Give back every entry precisely as written, without any of the images.

[Before-and-after scene images]
"""
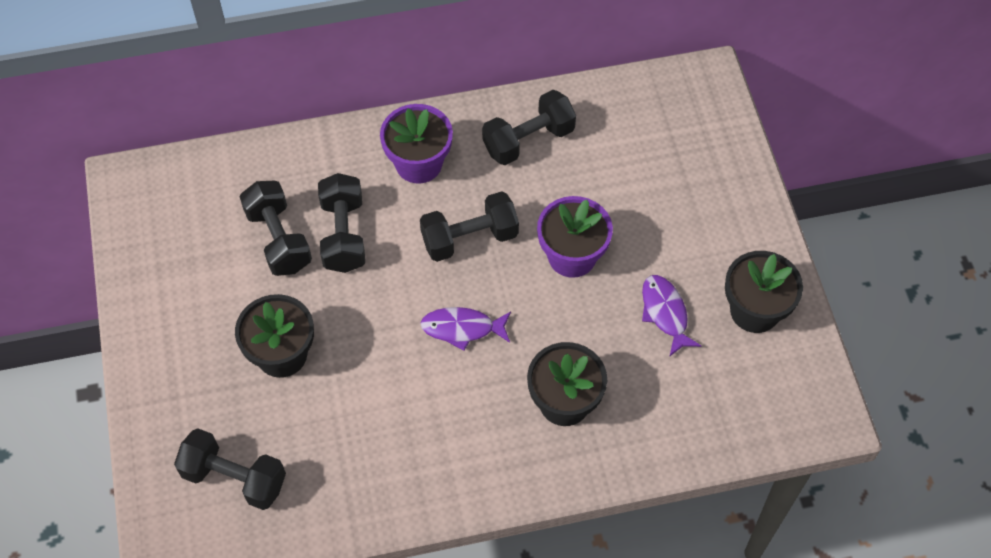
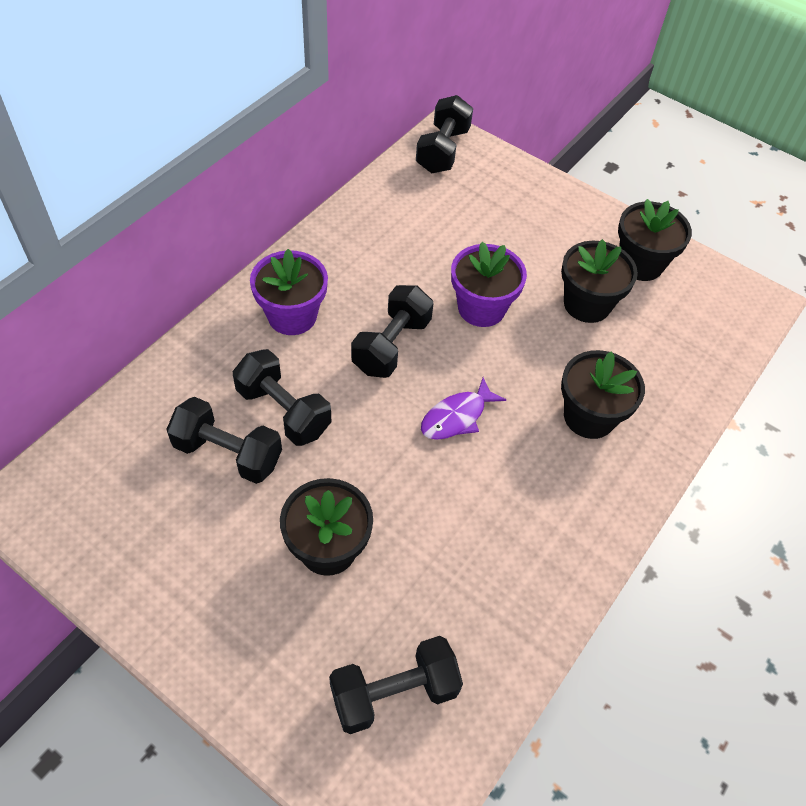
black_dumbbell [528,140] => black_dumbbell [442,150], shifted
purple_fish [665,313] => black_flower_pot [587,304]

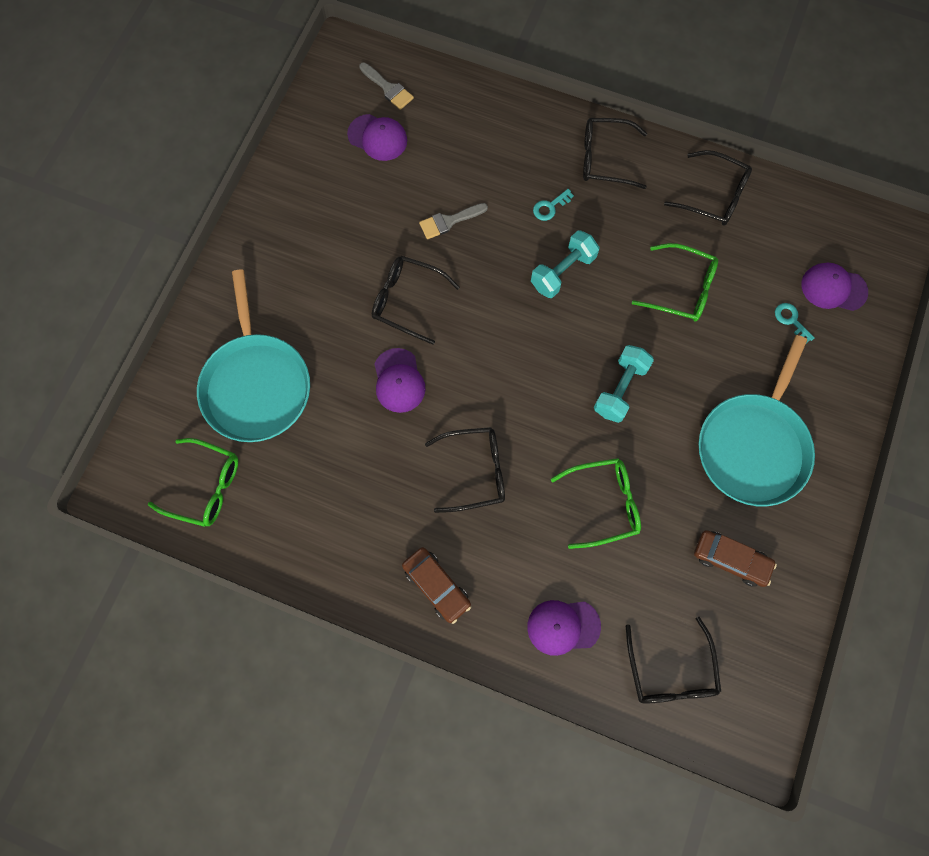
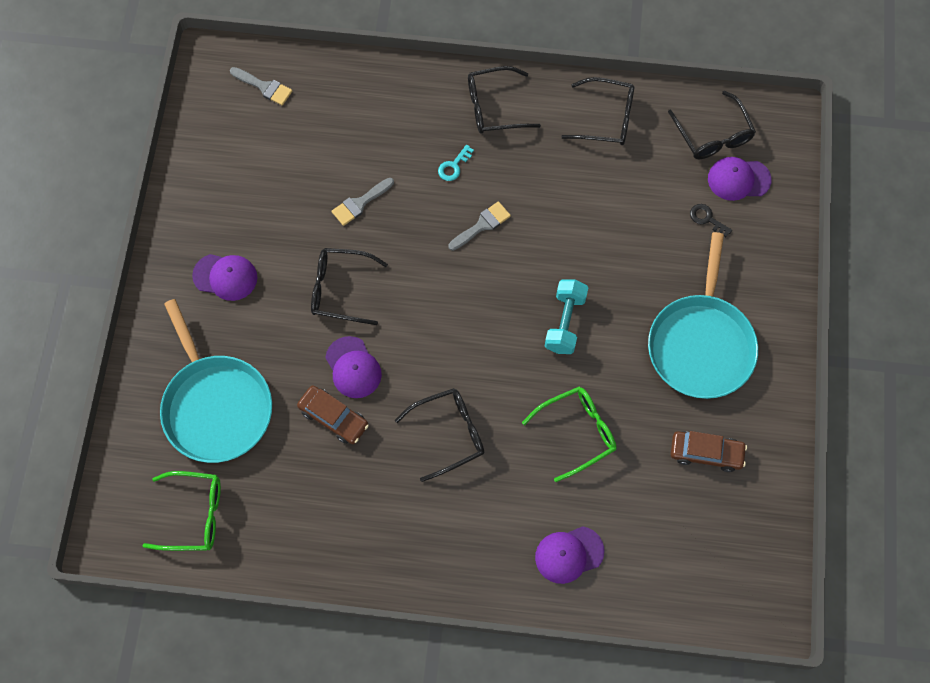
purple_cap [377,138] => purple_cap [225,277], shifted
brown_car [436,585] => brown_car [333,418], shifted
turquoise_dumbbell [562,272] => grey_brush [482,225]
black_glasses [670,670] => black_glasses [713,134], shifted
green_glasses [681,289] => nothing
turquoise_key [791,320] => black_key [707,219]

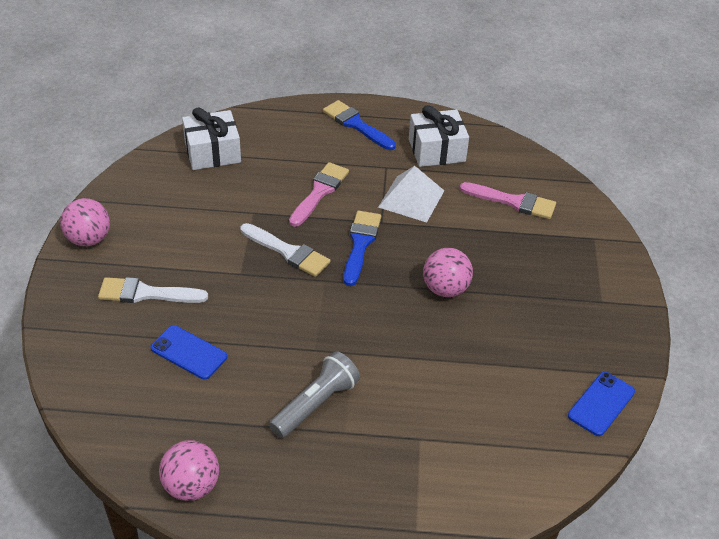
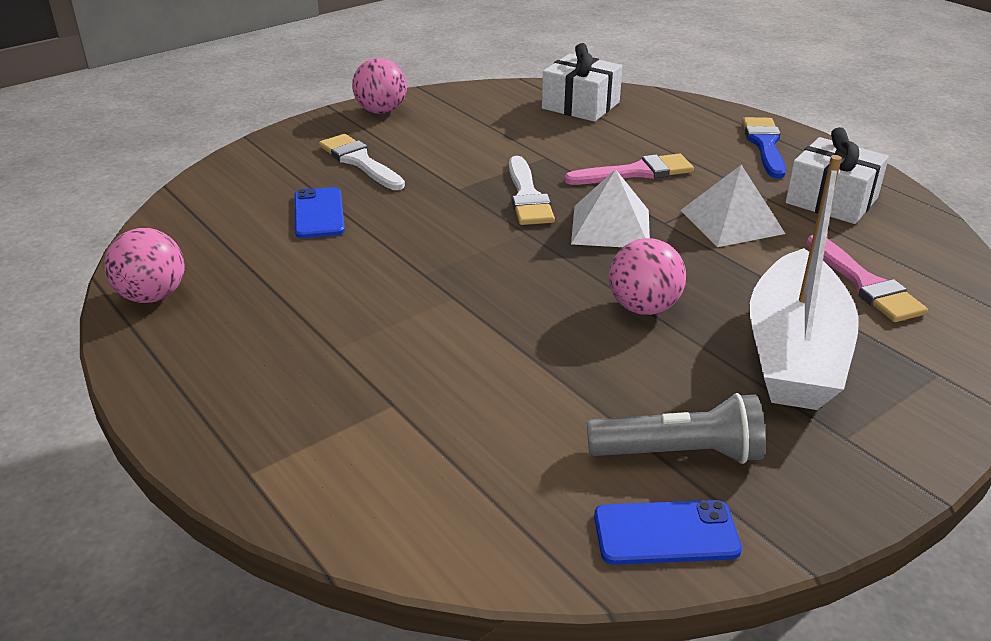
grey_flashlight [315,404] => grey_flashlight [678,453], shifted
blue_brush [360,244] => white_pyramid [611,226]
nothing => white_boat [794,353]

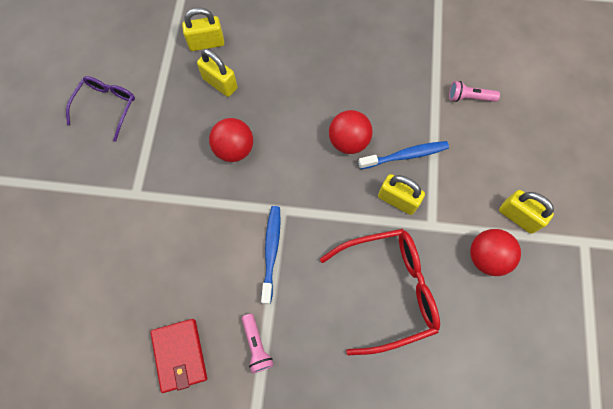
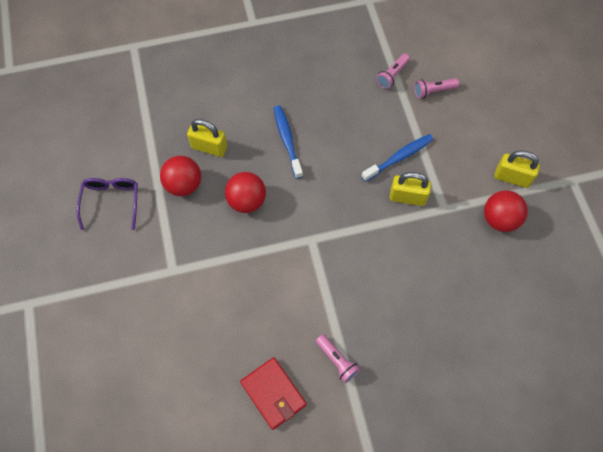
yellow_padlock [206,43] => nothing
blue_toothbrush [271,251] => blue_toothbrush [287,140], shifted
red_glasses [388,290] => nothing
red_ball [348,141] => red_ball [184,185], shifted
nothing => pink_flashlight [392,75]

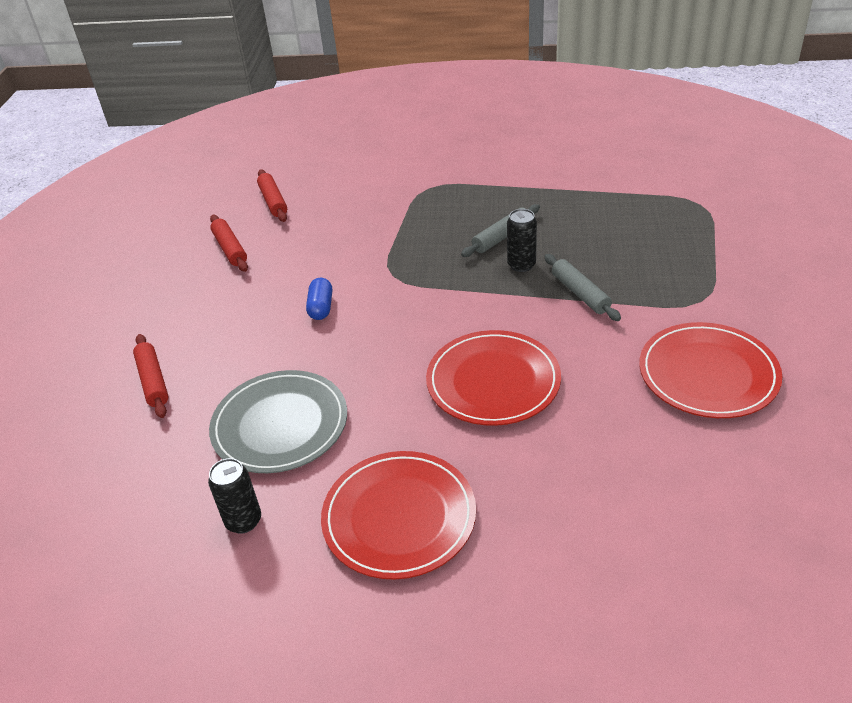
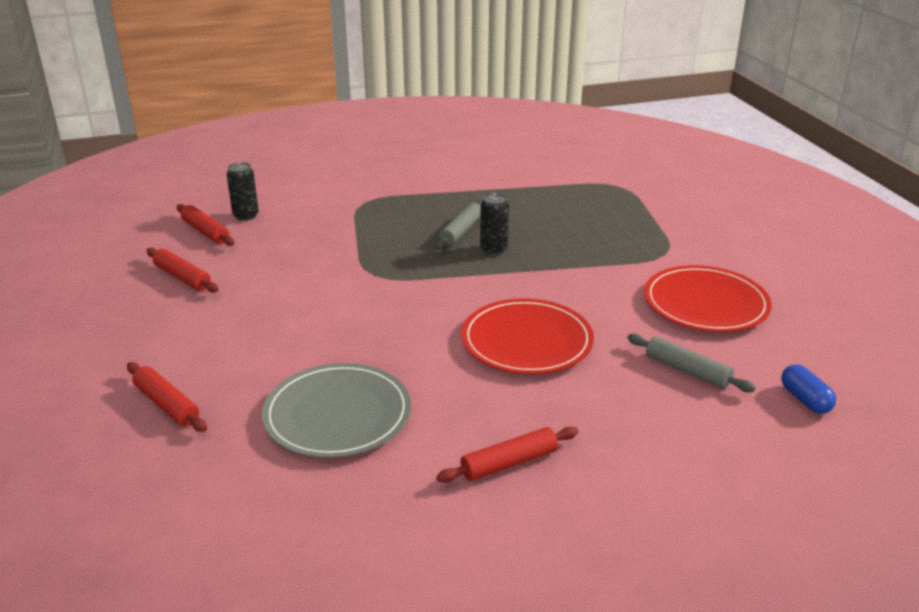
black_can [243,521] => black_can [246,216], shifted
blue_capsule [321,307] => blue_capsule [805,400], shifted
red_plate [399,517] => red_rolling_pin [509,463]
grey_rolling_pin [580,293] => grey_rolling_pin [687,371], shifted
"""
▶ _Result_
black_dumbbell [528,140] => black_dumbbell [442,150], shifted
purple_fish [665,313] => black_flower_pot [587,304]

purple_cap [377,138] => purple_cap [225,277], shifted
brown_car [436,585] => brown_car [333,418], shifted
turquoise_dumbbell [562,272] => grey_brush [482,225]
black_glasses [670,670] => black_glasses [713,134], shifted
green_glasses [681,289] => nothing
turquoise_key [791,320] => black_key [707,219]

grey_flashlight [315,404] => grey_flashlight [678,453], shifted
blue_brush [360,244] => white_pyramid [611,226]
nothing => white_boat [794,353]

yellow_padlock [206,43] => nothing
blue_toothbrush [271,251] => blue_toothbrush [287,140], shifted
red_glasses [388,290] => nothing
red_ball [348,141] => red_ball [184,185], shifted
nothing => pink_flashlight [392,75]

black_can [243,521] => black_can [246,216], shifted
blue_capsule [321,307] => blue_capsule [805,400], shifted
red_plate [399,517] => red_rolling_pin [509,463]
grey_rolling_pin [580,293] => grey_rolling_pin [687,371], shifted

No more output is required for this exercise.